EXERCISE ->
Print only the lines below from the one with "none -> black brick H7 level 1" to the one with "none -> red brick F13 level 2", both included, exactly as they stand. Leave pictures out.

DATA SUPPLIED ->
####################
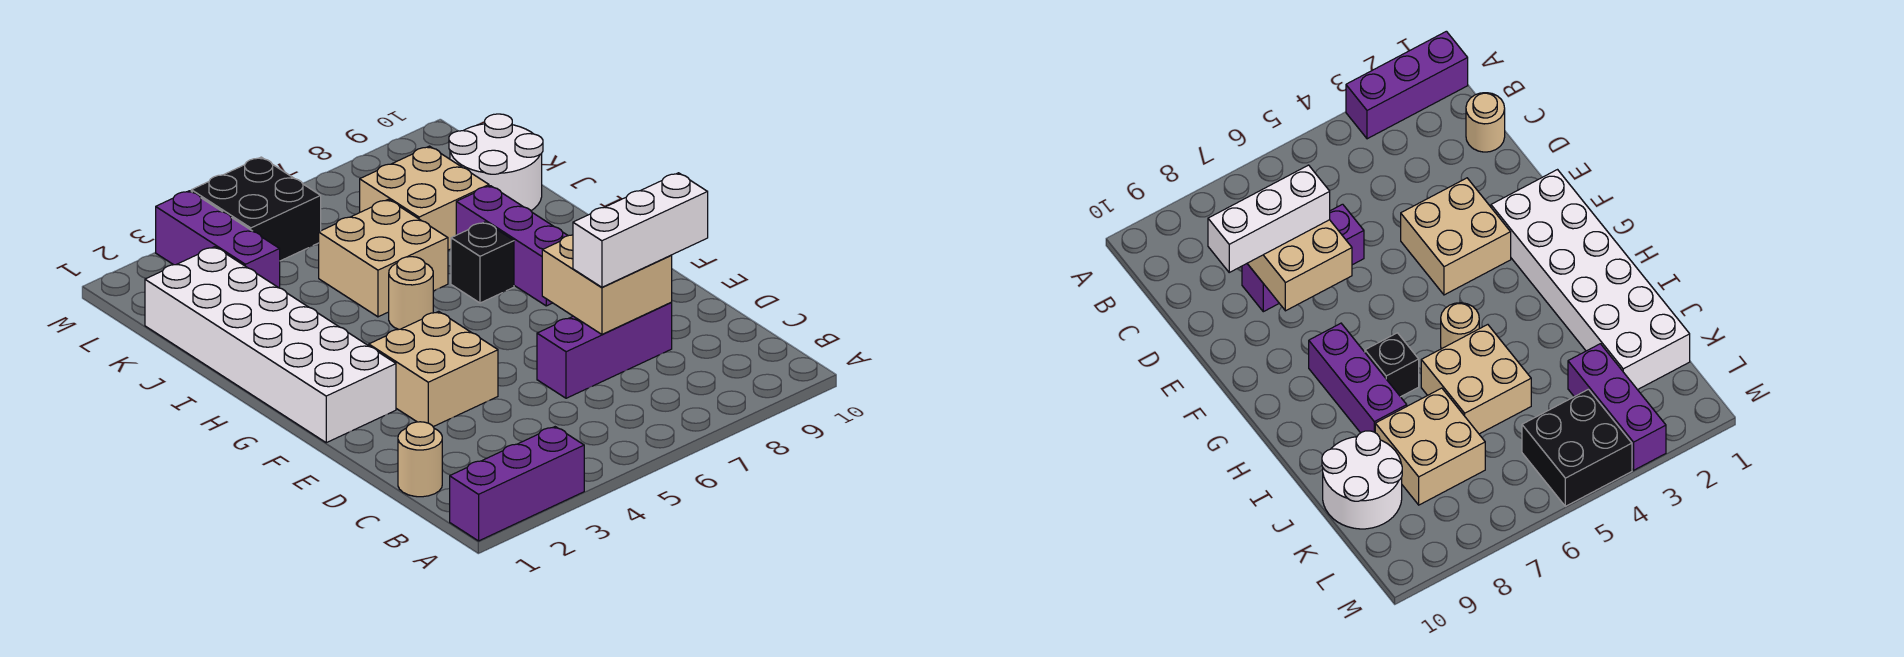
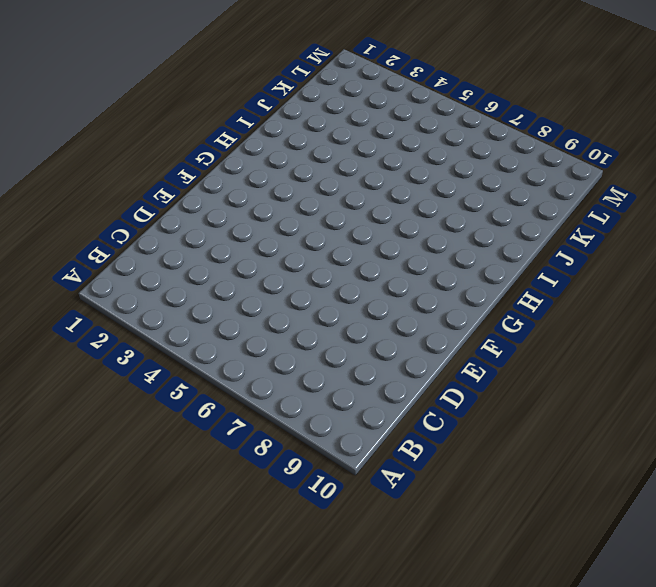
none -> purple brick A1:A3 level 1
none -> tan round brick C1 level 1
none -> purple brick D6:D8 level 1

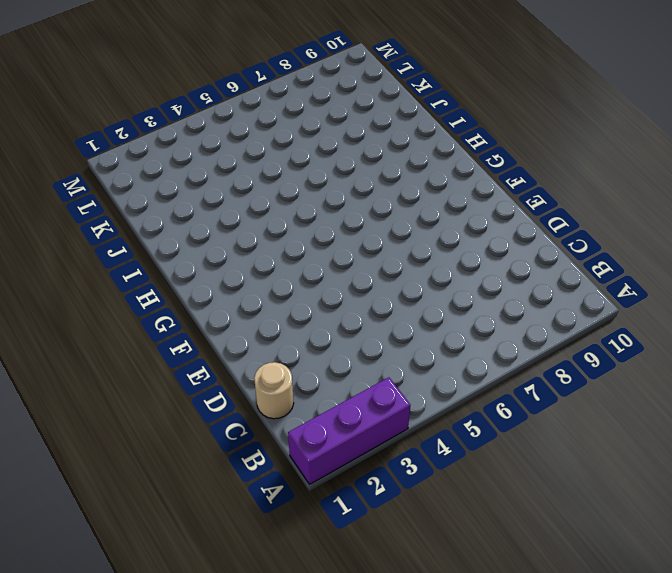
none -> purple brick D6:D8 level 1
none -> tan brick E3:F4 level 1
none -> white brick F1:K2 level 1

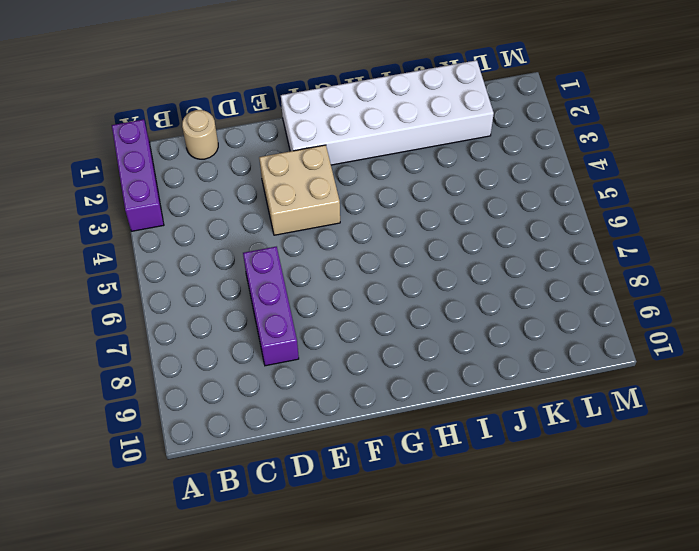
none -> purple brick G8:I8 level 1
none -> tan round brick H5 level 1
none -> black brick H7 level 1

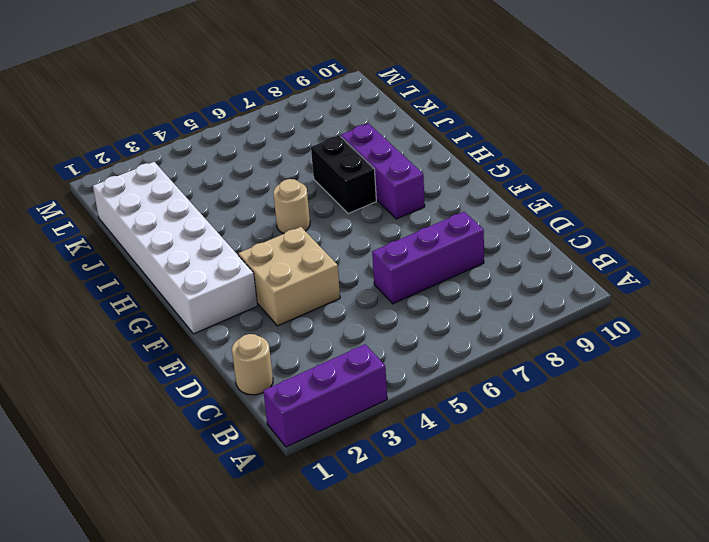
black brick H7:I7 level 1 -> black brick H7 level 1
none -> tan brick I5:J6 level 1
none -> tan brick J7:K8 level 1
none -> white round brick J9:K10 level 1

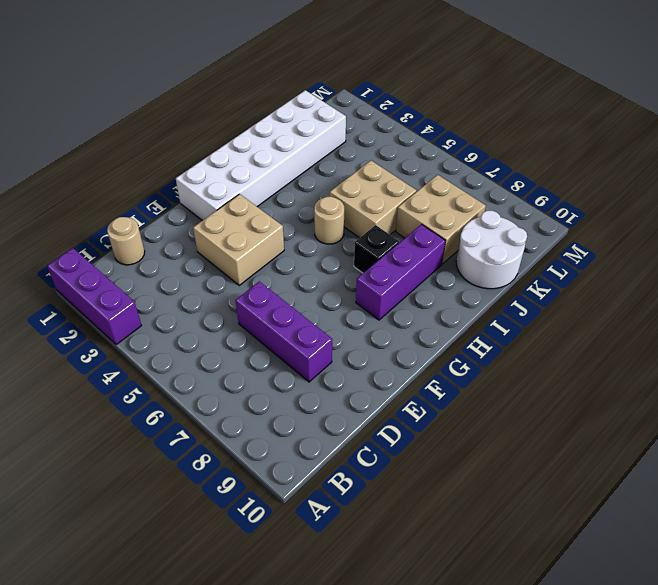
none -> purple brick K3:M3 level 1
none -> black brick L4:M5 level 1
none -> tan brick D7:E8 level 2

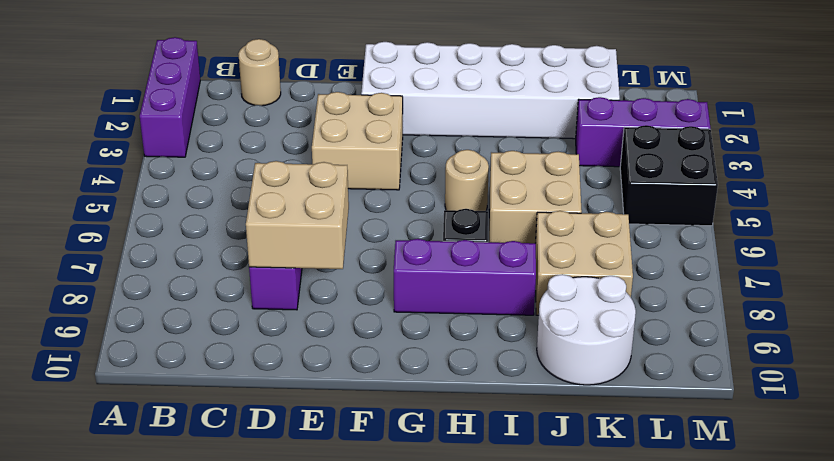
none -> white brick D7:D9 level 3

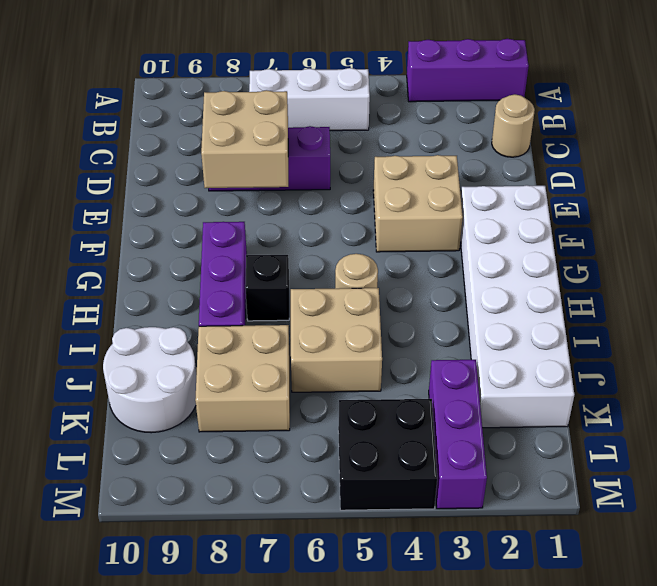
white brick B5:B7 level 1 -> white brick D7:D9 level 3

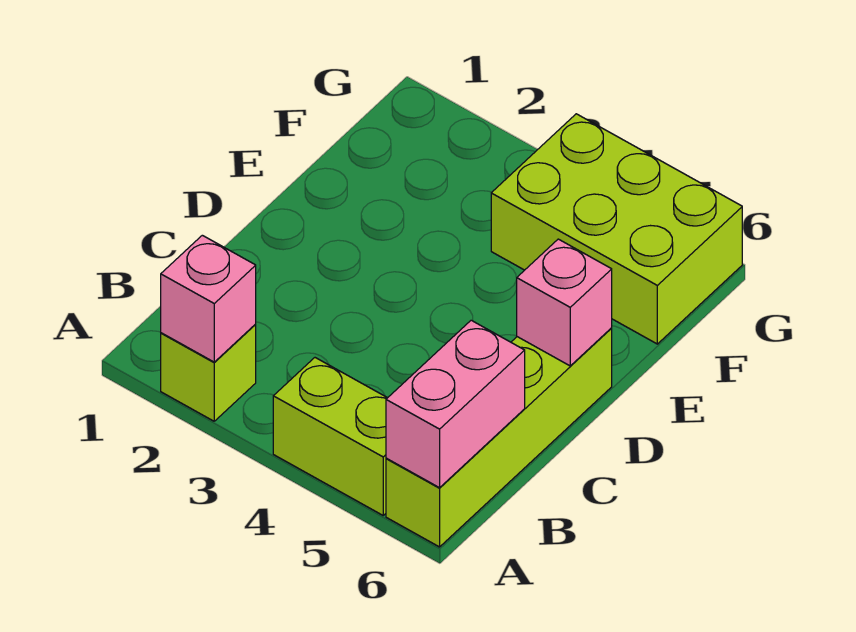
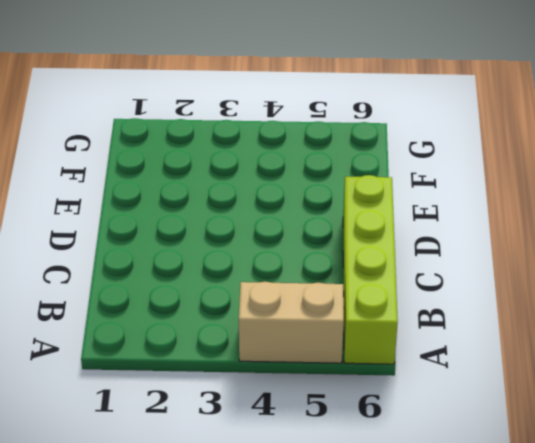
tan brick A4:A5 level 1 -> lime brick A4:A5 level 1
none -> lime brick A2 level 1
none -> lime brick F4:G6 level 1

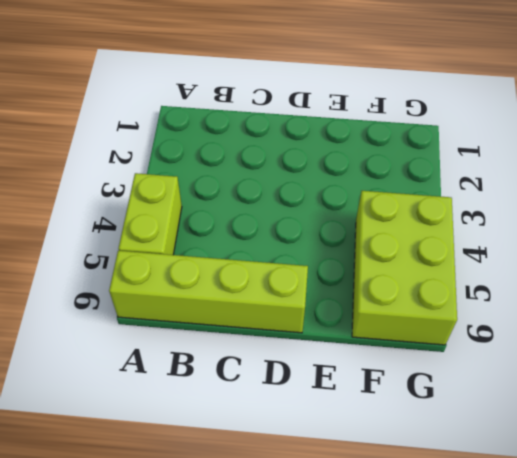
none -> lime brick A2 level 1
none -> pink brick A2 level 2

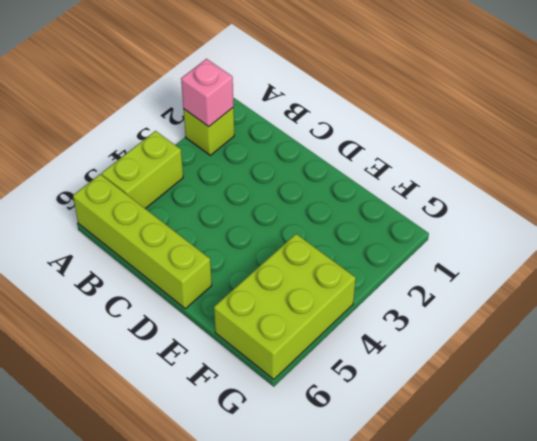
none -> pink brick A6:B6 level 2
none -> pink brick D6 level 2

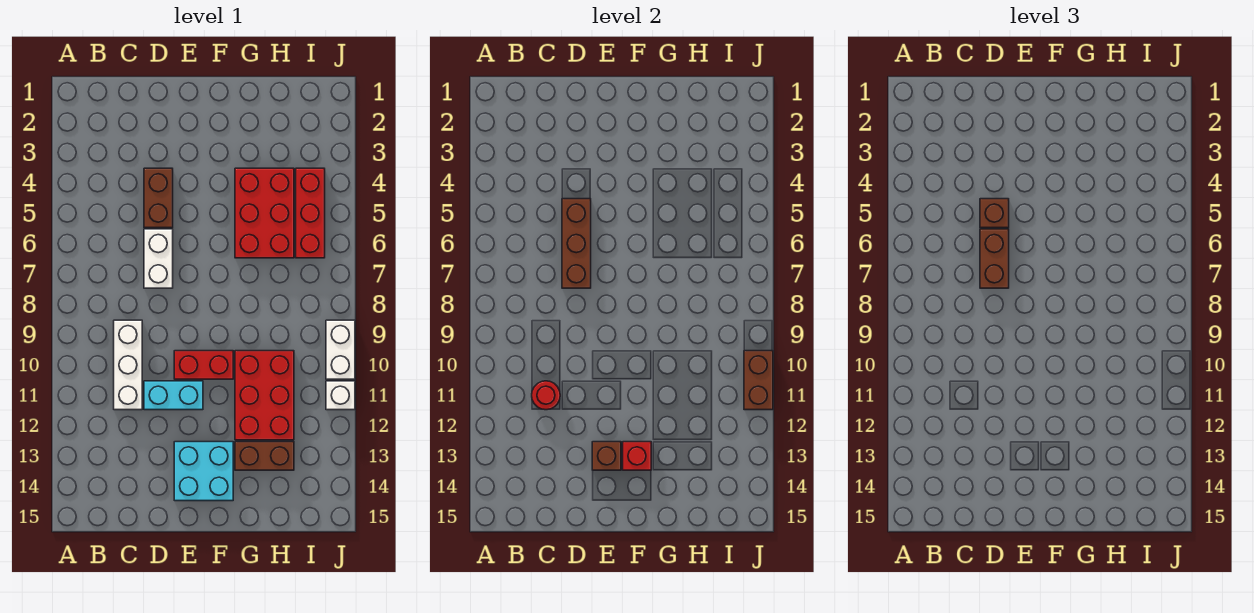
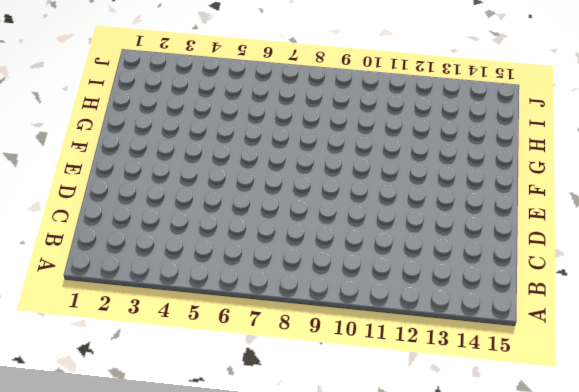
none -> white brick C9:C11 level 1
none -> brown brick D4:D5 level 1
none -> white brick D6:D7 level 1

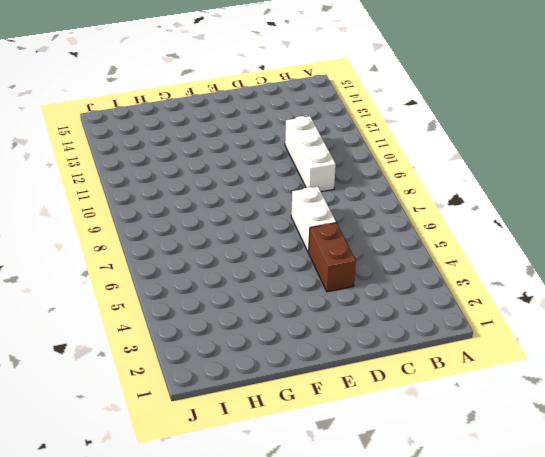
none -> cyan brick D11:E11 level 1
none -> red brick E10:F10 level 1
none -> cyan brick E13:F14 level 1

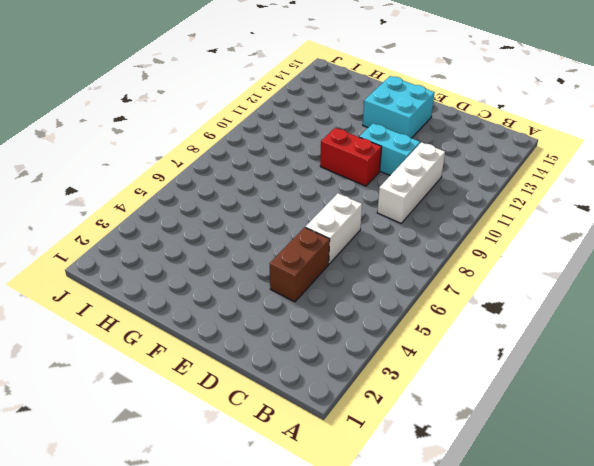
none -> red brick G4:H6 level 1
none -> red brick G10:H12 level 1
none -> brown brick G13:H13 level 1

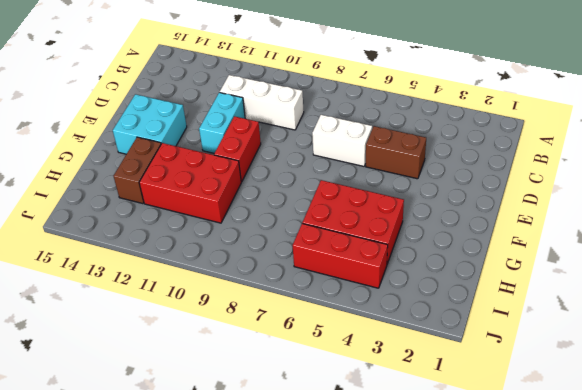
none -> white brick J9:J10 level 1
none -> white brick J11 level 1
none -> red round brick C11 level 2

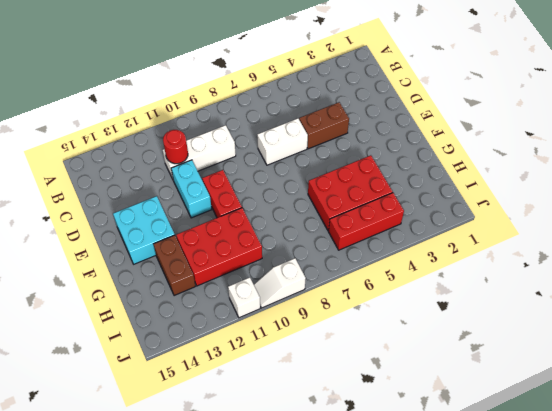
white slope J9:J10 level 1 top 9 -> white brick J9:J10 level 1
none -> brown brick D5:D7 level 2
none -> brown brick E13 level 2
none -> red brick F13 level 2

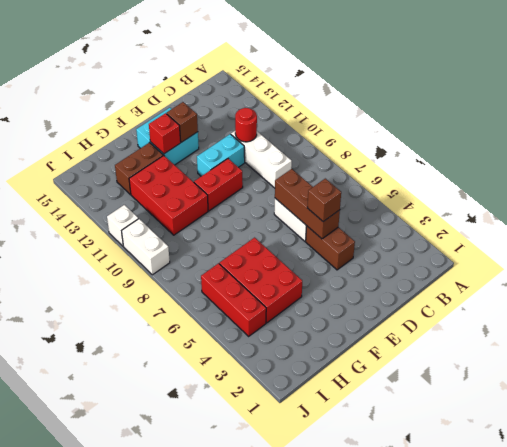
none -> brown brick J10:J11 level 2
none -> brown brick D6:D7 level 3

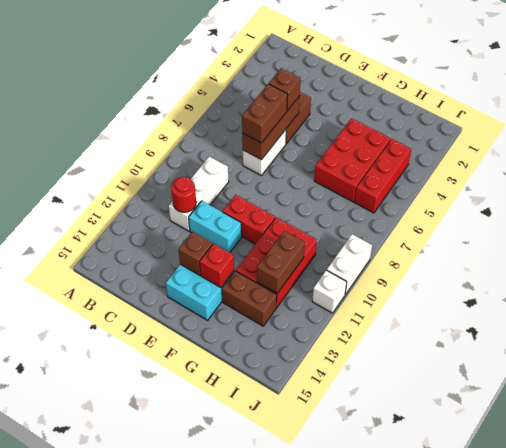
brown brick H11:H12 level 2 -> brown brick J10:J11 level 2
####################
YOUR SOLUTION ->
none -> black brick H7 level 1

black brick H7:I7 level 1 -> black brick H7 level 1
none -> tan brick I5:J6 level 1
none -> tan brick J7:K8 level 1
none -> white round brick J9:K10 level 1

none -> purple brick K3:M3 level 1
none -> black brick L4:M5 level 1
none -> tan brick D7:E8 level 2

none -> white brick D7:D9 level 3

white brick B5:B7 level 1 -> white brick D7:D9 level 3

tan brick A4:A5 level 1 -> lime brick A4:A5 level 1
none -> lime brick A2 level 1
none -> lime brick F4:G6 level 1

none -> lime brick A2 level 1
none -> pink brick A2 level 2

none -> pink brick A6:B6 level 2
none -> pink brick D6 level 2

none -> white brick C9:C11 level 1
none -> brown brick D4:D5 level 1
none -> white brick D6:D7 level 1

none -> cyan brick D11:E11 level 1
none -> red brick E10:F10 level 1
none -> cyan brick E13:F14 level 1

none -> red brick G4:H6 level 1
none -> red brick G10:H12 level 1
none -> brown brick G13:H13 level 1

none -> white brick J9:J10 level 1
none -> white brick J11 level 1
none -> red round brick C11 level 2

white slope J9:J10 level 1 top 9 -> white brick J9:J10 level 1
none -> brown brick D5:D7 level 2
none -> brown brick E13 level 2
none -> red brick F13 level 2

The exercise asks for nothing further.